↓
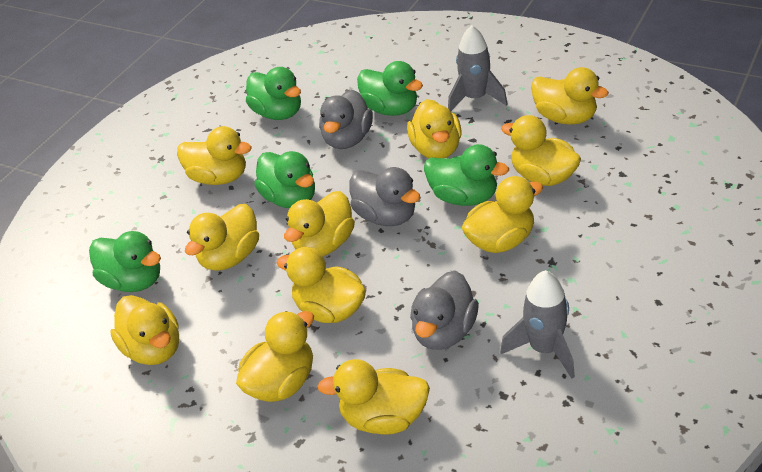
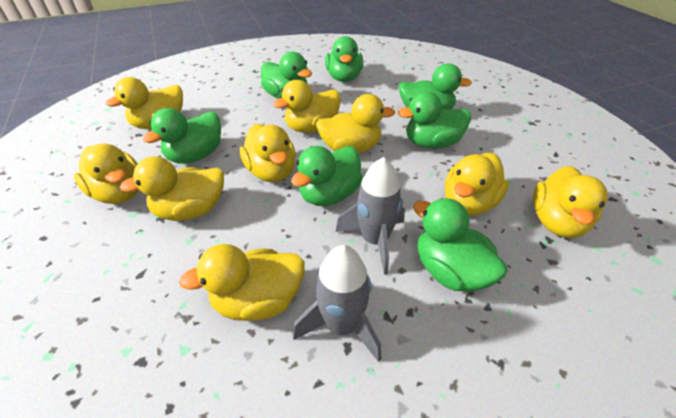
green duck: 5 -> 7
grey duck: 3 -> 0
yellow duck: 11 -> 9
↑
↓
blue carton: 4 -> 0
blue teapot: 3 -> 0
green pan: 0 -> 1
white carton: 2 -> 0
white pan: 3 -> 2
↑
Please, from the entries above, set down exactly the lines from the one containing "blue carton: 4 -> 0" through the one containing "white pan: 3 -> 2", and only those.

- WRITTEN SOLUTION
blue carton: 4 -> 0
blue teapot: 3 -> 0
green pan: 0 -> 1
white carton: 2 -> 0
white pan: 3 -> 2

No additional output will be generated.